Whenever the word "plate" appears in a line of the listing, copy that line.

+ + + + +

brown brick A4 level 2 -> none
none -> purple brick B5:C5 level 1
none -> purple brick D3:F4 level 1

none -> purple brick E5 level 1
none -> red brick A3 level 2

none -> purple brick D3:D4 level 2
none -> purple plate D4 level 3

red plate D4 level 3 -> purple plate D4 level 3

+ + + + +

● COMPLETED EXERCISE
none -> purple plate D4 level 3
red plate D4 level 3 -> purple plate D4 level 3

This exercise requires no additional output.